*** Opening of Data extracts ***
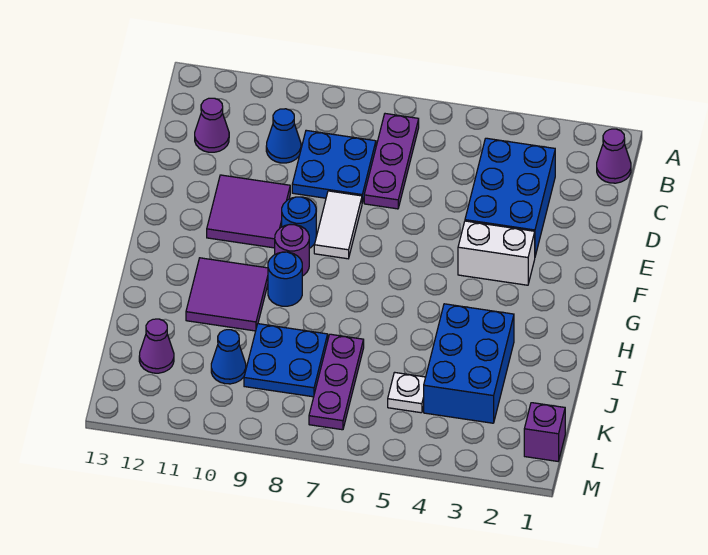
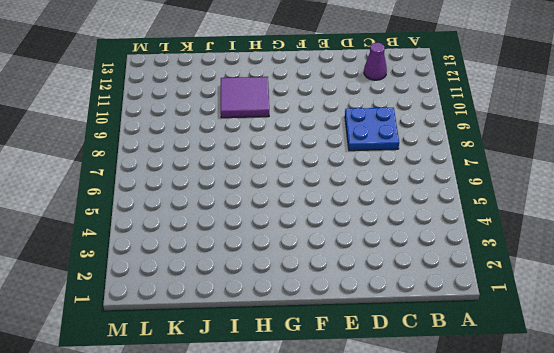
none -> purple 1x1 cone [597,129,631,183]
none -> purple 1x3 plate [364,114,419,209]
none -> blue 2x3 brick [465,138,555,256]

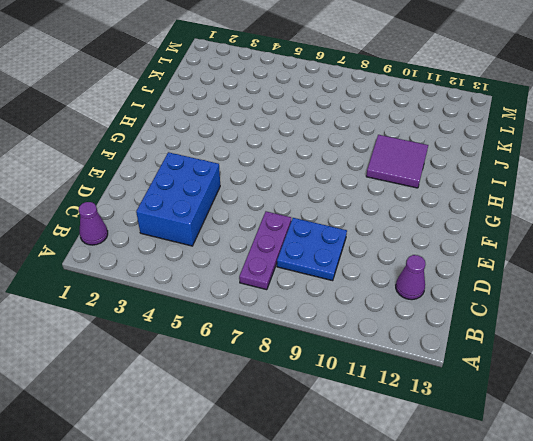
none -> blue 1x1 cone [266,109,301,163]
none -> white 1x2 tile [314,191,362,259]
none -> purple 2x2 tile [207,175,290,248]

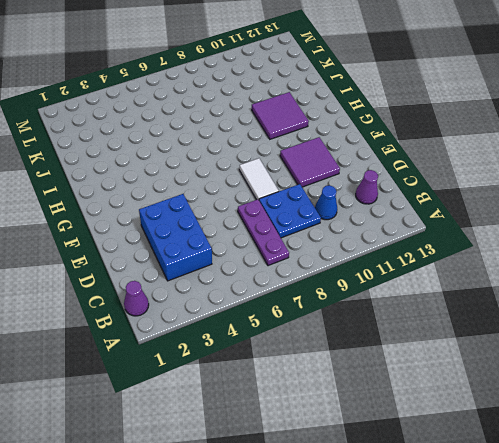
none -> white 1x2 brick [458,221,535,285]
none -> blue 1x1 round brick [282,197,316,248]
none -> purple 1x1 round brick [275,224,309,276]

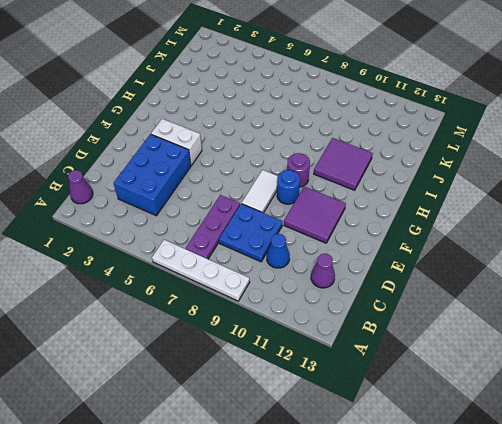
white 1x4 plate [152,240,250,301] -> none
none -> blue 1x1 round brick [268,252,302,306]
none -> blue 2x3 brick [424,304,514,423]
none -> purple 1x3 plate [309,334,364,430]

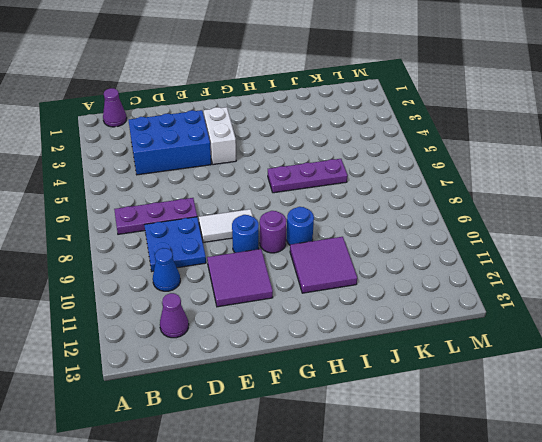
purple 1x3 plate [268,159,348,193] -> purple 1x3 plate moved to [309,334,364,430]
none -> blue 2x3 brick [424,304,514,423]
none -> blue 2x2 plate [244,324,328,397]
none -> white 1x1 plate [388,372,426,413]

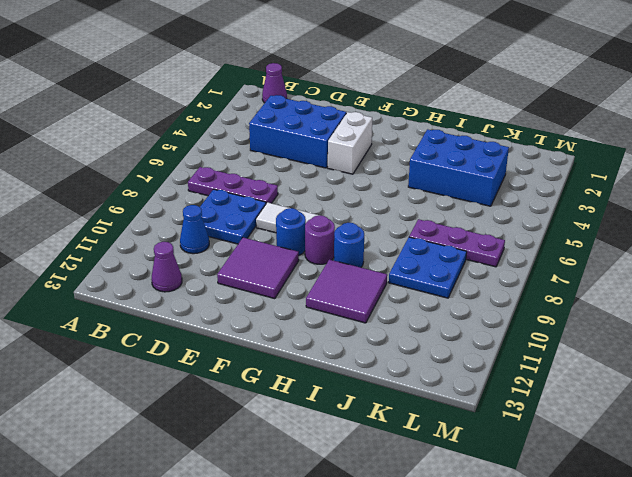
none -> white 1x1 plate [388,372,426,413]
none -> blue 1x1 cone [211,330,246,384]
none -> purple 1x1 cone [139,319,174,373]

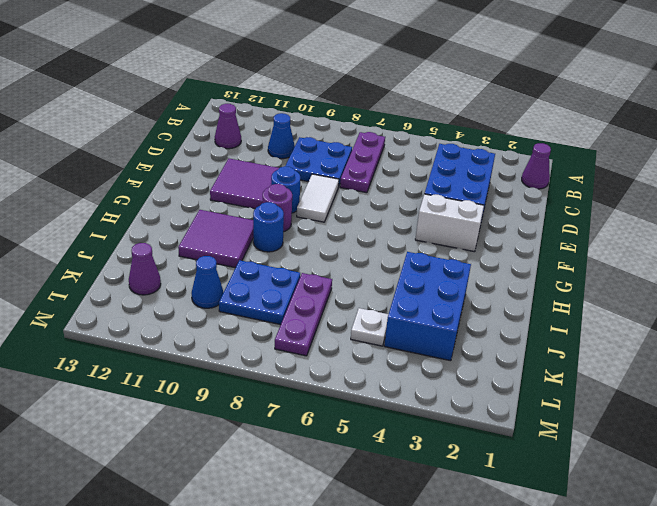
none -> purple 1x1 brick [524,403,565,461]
*** Close of Data extracts ***
*** Opening of Data extracts ***
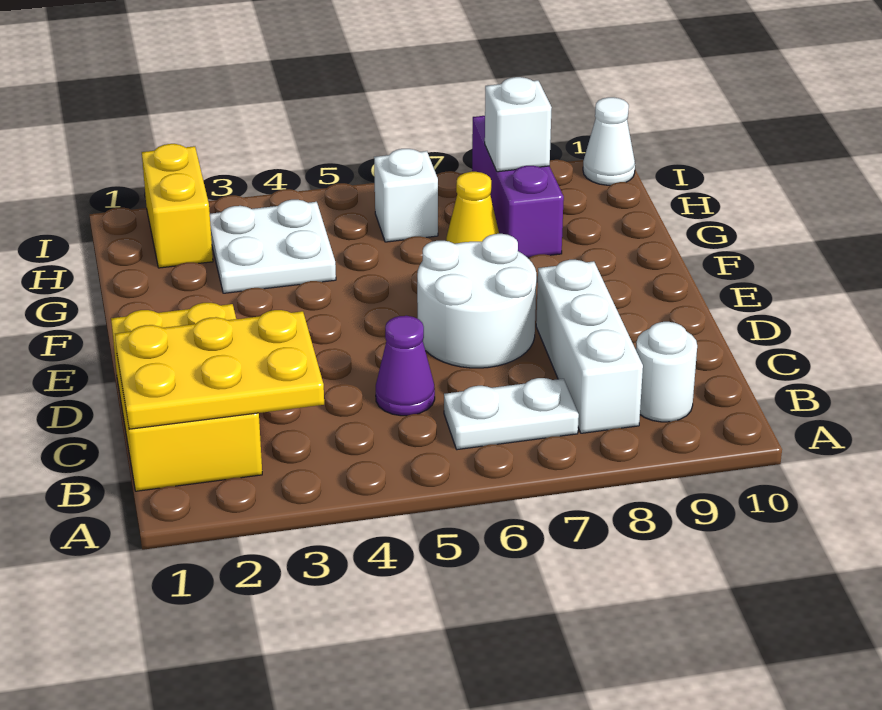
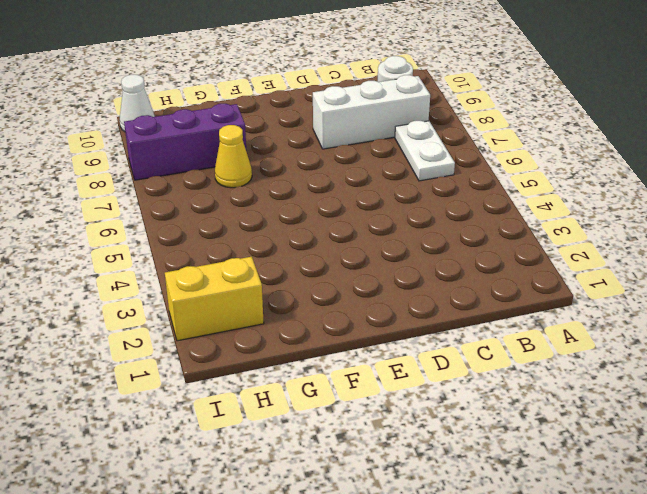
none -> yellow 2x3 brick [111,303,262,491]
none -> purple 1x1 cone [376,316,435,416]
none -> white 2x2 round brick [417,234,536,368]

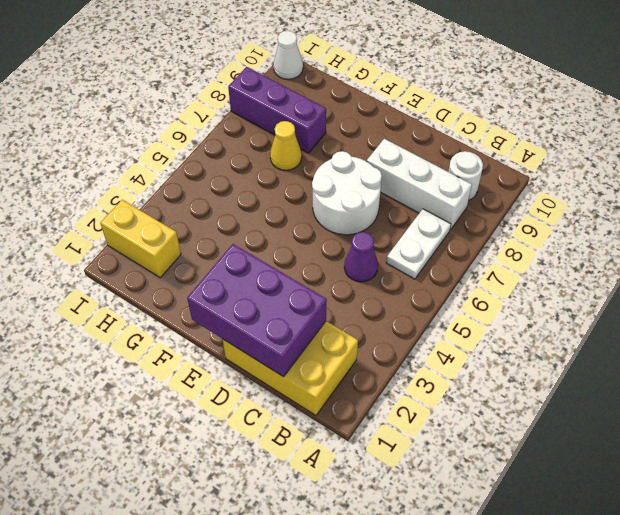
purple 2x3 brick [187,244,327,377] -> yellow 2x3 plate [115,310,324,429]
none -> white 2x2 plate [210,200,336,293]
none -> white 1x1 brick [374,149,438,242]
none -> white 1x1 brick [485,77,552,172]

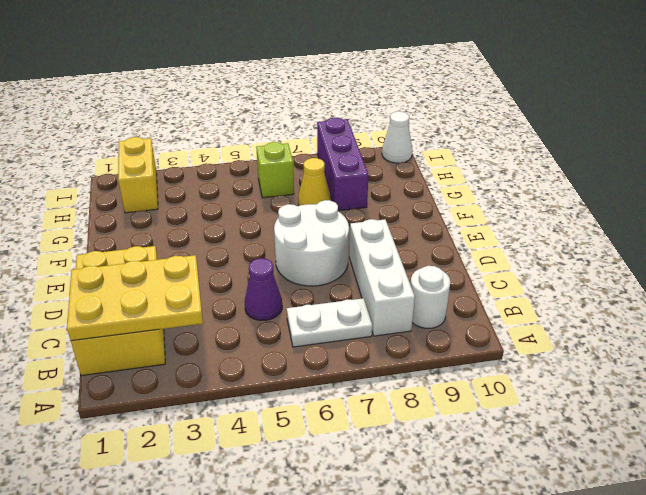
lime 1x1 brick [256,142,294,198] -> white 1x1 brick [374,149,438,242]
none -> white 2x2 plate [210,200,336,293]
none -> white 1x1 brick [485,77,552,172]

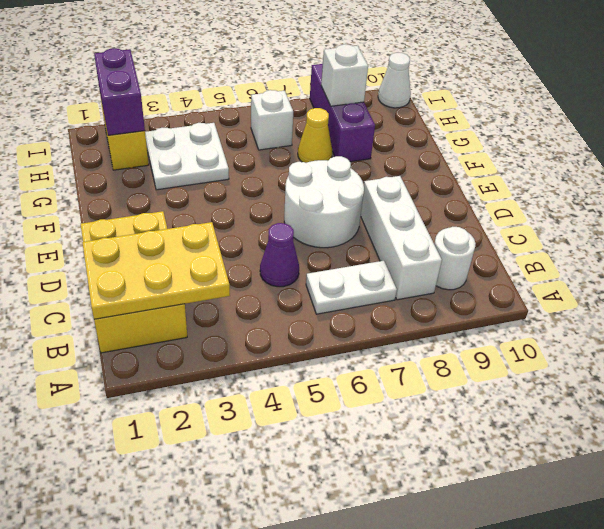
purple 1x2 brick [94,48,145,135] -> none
*** Close of Data extracts ***
▸ **Assigned task**: Go through the entries and copy every line with "yellow".

▸ **Task result**:
none -> yellow 2x3 brick [111,303,262,491]
purple 2x3 brick [187,244,327,377] -> yellow 2x3 plate [115,310,324,429]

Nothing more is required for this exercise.